REQUIRED TASK:
Reproduce the material word for word, starting with the line that contains "black line: moved 25 px right" and going on through the line that contains "cyan circle: moved 5 px left, 2 px up". Leave the pictures out of your answer.

INFORMATION GIVEN:
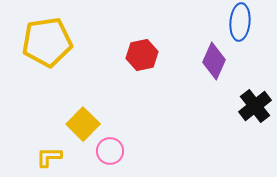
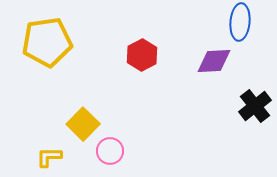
red hexagon: rotated 16 degrees counterclockwise
purple diamond: rotated 63 degrees clockwise
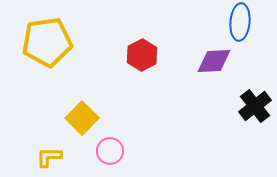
yellow square: moved 1 px left, 6 px up
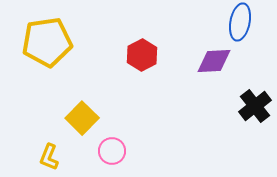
blue ellipse: rotated 6 degrees clockwise
pink circle: moved 2 px right
yellow L-shape: rotated 68 degrees counterclockwise
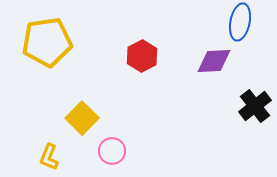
red hexagon: moved 1 px down
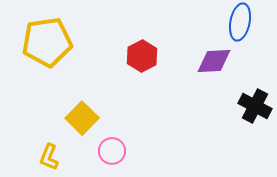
black cross: rotated 24 degrees counterclockwise
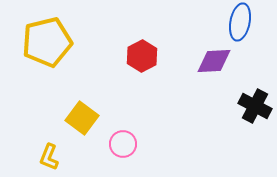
yellow pentagon: rotated 6 degrees counterclockwise
yellow square: rotated 8 degrees counterclockwise
pink circle: moved 11 px right, 7 px up
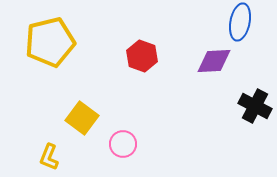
yellow pentagon: moved 3 px right
red hexagon: rotated 12 degrees counterclockwise
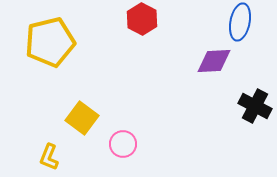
red hexagon: moved 37 px up; rotated 8 degrees clockwise
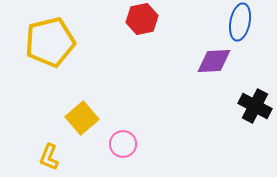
red hexagon: rotated 20 degrees clockwise
yellow square: rotated 12 degrees clockwise
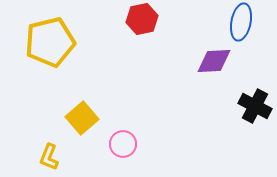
blue ellipse: moved 1 px right
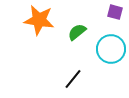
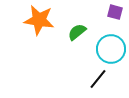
black line: moved 25 px right
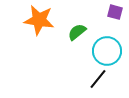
cyan circle: moved 4 px left, 2 px down
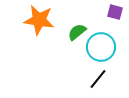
cyan circle: moved 6 px left, 4 px up
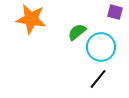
orange star: moved 8 px left, 1 px up
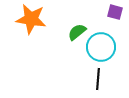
black line: rotated 35 degrees counterclockwise
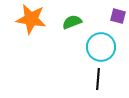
purple square: moved 3 px right, 4 px down
green semicircle: moved 5 px left, 10 px up; rotated 18 degrees clockwise
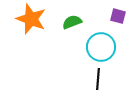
orange star: rotated 12 degrees clockwise
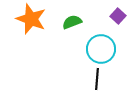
purple square: rotated 28 degrees clockwise
cyan circle: moved 2 px down
black line: moved 1 px left
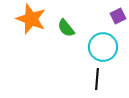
purple square: rotated 21 degrees clockwise
green semicircle: moved 6 px left, 6 px down; rotated 108 degrees counterclockwise
cyan circle: moved 2 px right, 2 px up
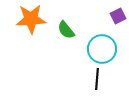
orange star: rotated 24 degrees counterclockwise
green semicircle: moved 2 px down
cyan circle: moved 1 px left, 2 px down
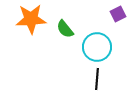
purple square: moved 2 px up
green semicircle: moved 1 px left, 1 px up
cyan circle: moved 5 px left, 2 px up
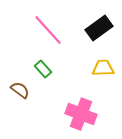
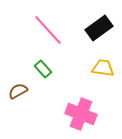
yellow trapezoid: rotated 10 degrees clockwise
brown semicircle: moved 2 px left, 1 px down; rotated 66 degrees counterclockwise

RESPONSE TO THE EXERCISE:
black line: moved 25 px right
cyan circle: moved 4 px left, 2 px down
cyan circle: moved 6 px left, 4 px up
orange star: moved 8 px left, 1 px up
black line: rotated 35 degrees counterclockwise
purple square: moved 3 px right, 4 px down
green semicircle: moved 5 px left, 10 px up; rotated 18 degrees clockwise
orange star: rotated 12 degrees clockwise
purple square: rotated 28 degrees clockwise
cyan circle: moved 2 px down
black line: moved 1 px left
purple square: rotated 21 degrees clockwise
green semicircle: moved 6 px left, 6 px down; rotated 108 degrees counterclockwise
cyan circle: moved 2 px right, 2 px up
orange star: rotated 24 degrees counterclockwise
green semicircle: moved 2 px down
cyan circle: moved 1 px left, 2 px down
purple square: moved 2 px up
green semicircle: moved 1 px left, 1 px up
cyan circle: moved 5 px left, 2 px up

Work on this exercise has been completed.